Data rows =
[Begin]

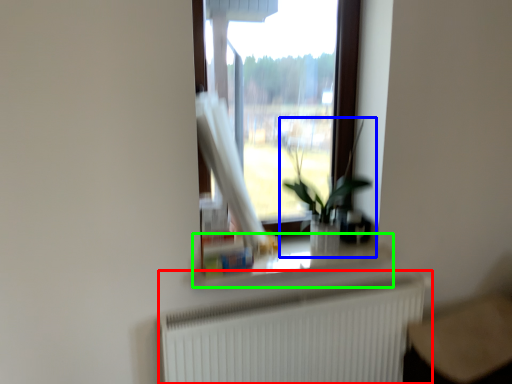
Question: Which is nearer to the radiator (highlighted by a red box)? houseplant (highlighted by a blue box) or window sill (highlighted by a green box).

Choices:
 (A) houseplant
 (B) window sill

Answer: (B)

[End]

Written exercise = Please lay out the lines of the records above as a Markdown table with the columns "No." and "Line", numbering each row and skipping blank lines. Omit the pictures from your answer.

Result of the exercise =
| No. | Line |
|---|---|
| 1 | Question: Which is nearer to the radiator (highlighted by a red box)? houseplant (highlighted by a blue box) or window sill (highlighted by a green box). |
| 2 | Choices: |
| 3 |  (A) houseplant |
| 4 |  (B) window sill |
| 5 | Answer: (B) |